⟨

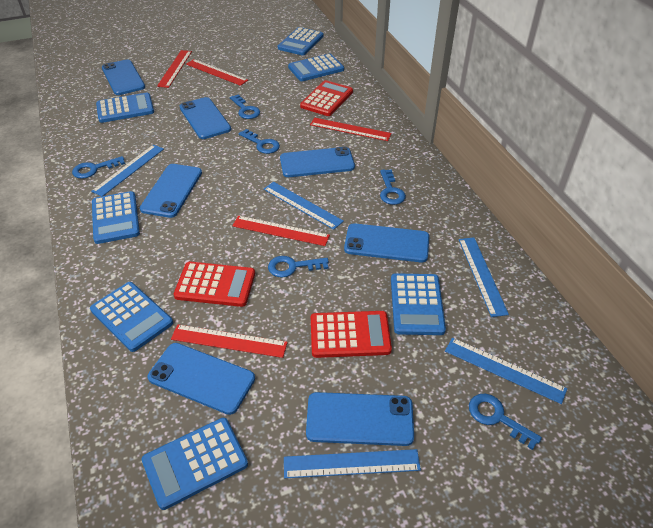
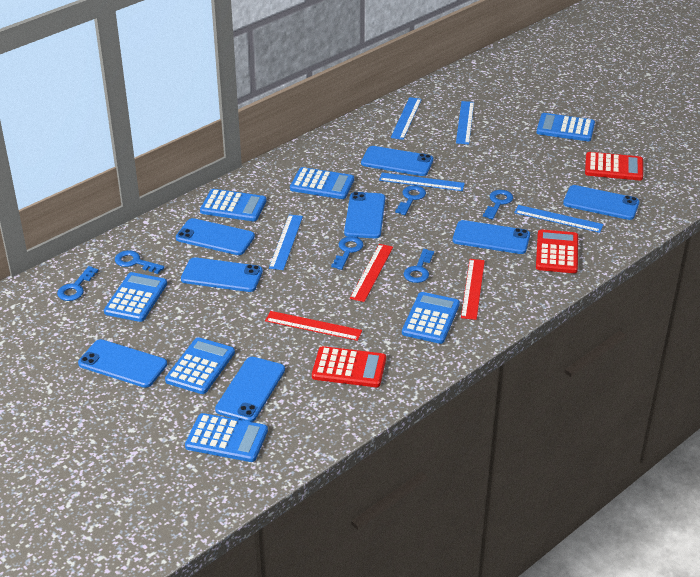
blue phone: 7 -> 8
red ruler: 5 -> 3

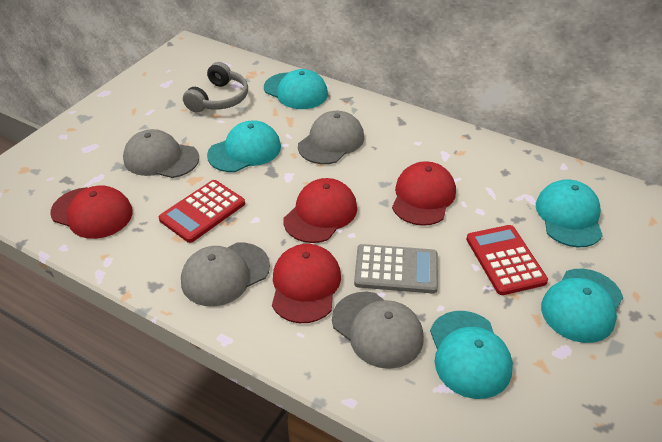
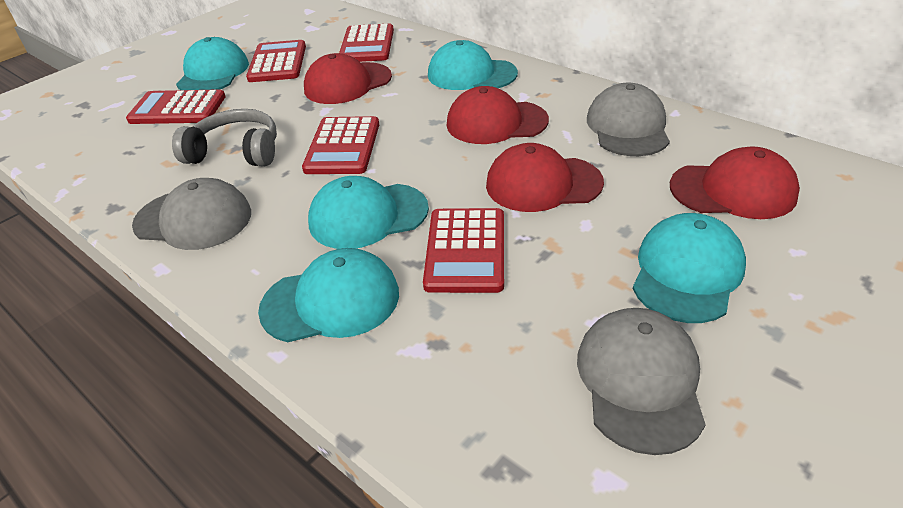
grey calculator: 1 -> 0
grey cap: 4 -> 3
red calculator: 2 -> 5

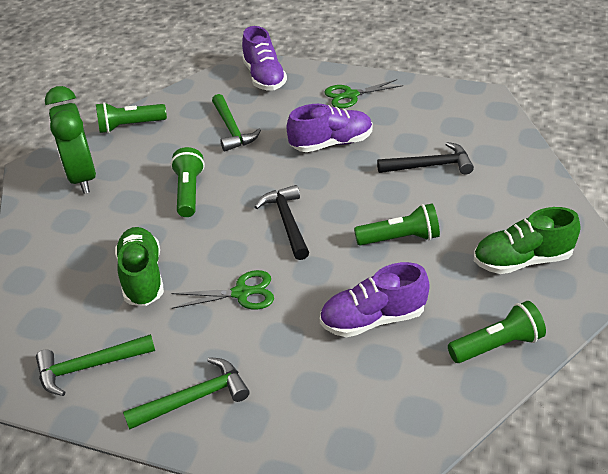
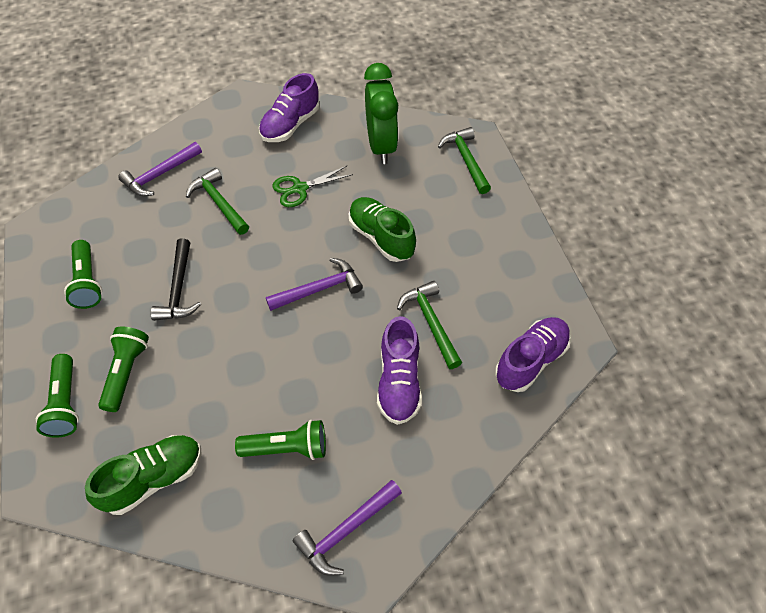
black hammer: 2 -> 1
green scissors: 2 -> 1
purple hammer: 0 -> 3

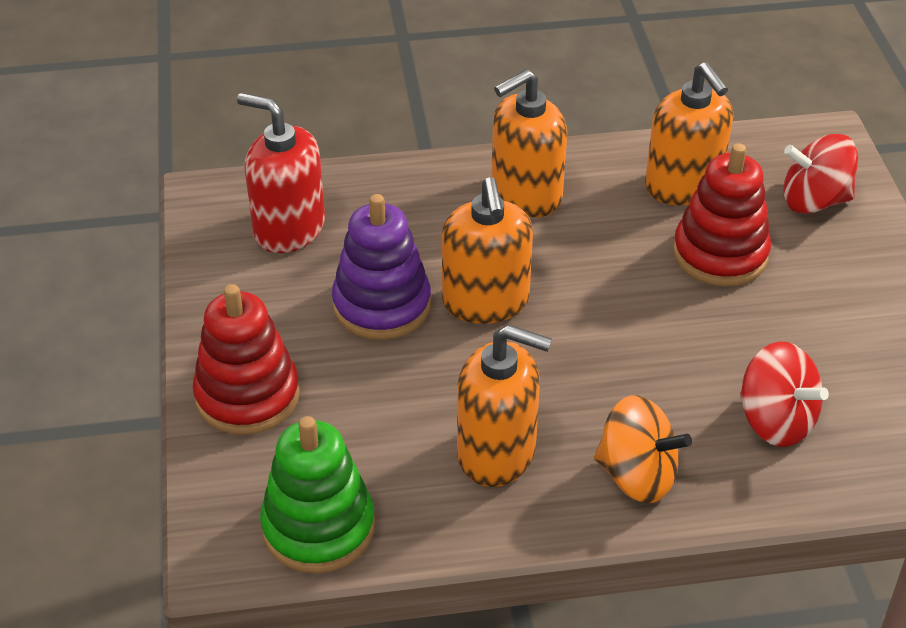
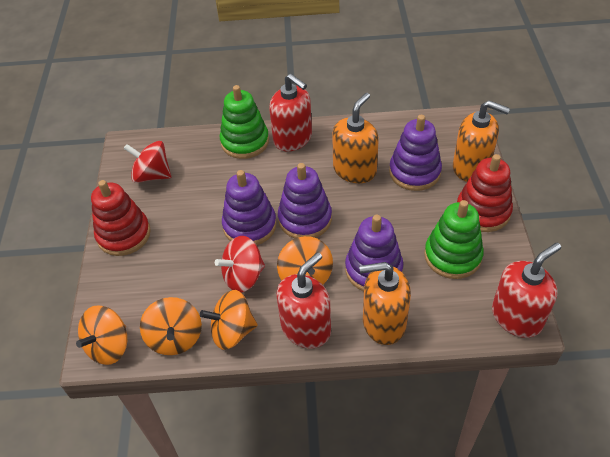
green stacking toy: 1 -> 2
orange soap dispenser: 4 -> 3
orange spinning top: 1 -> 4
purple stacking toy: 1 -> 4
red soap dispenser: 1 -> 3

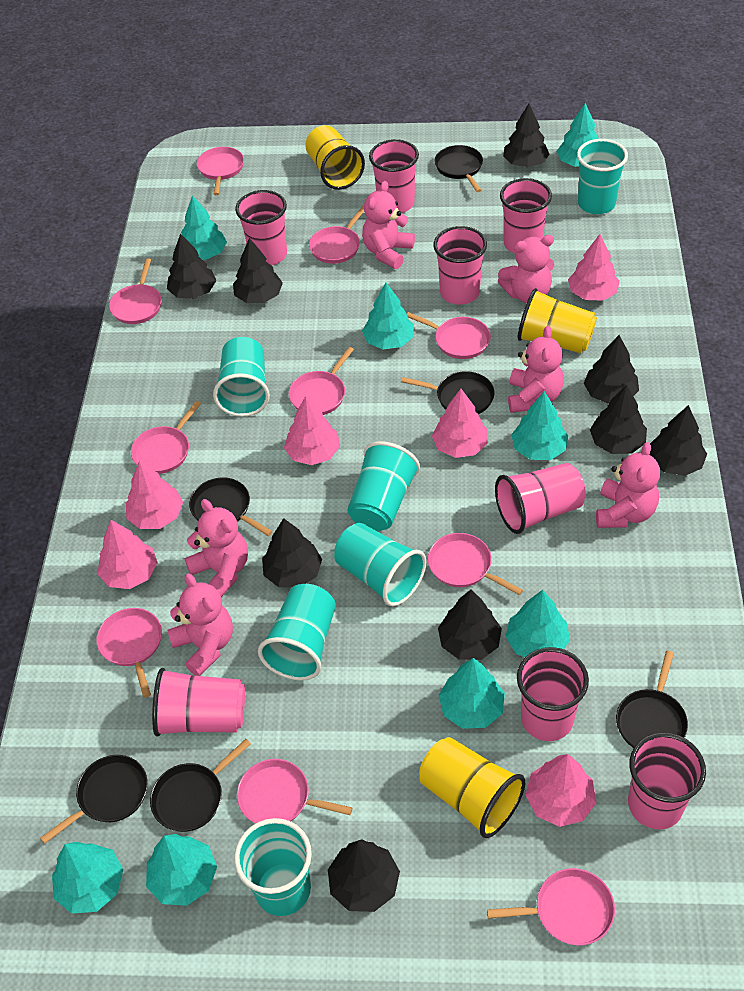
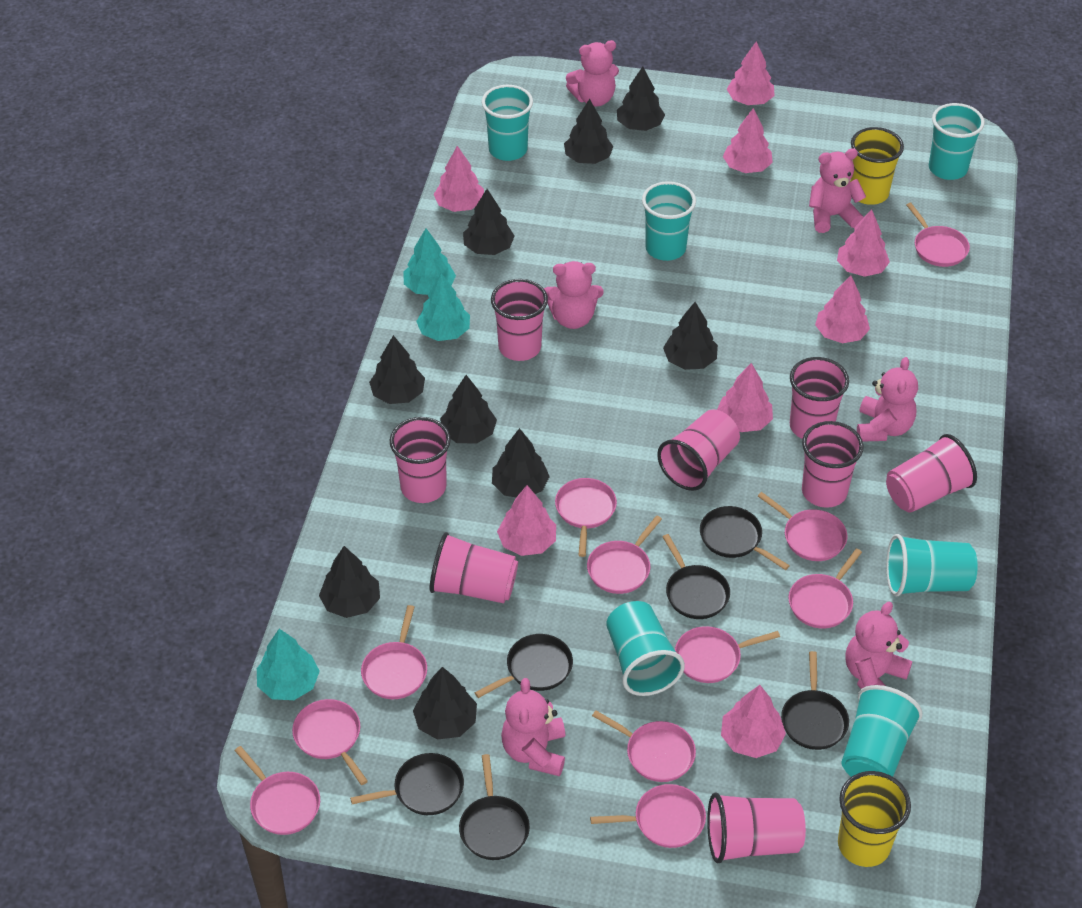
pink pan: 10 -> 11
pink tree: 6 -> 8
turquoise tree: 8 -> 3
yellow cup: 3 -> 2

⟩

*Problem*. Output the material word for word, omitting its pictures.

*Answer for this exercise*.
blue phone: 7 -> 8
red ruler: 5 -> 3

grey calculator: 1 -> 0
grey cap: 4 -> 3
red calculator: 2 -> 5

black hammer: 2 -> 1
green scissors: 2 -> 1
purple hammer: 0 -> 3

green stacking toy: 1 -> 2
orange soap dispenser: 4 -> 3
orange spinning top: 1 -> 4
purple stacking toy: 1 -> 4
red soap dispenser: 1 -> 3

pink pan: 10 -> 11
pink tree: 6 -> 8
turquoise tree: 8 -> 3
yellow cup: 3 -> 2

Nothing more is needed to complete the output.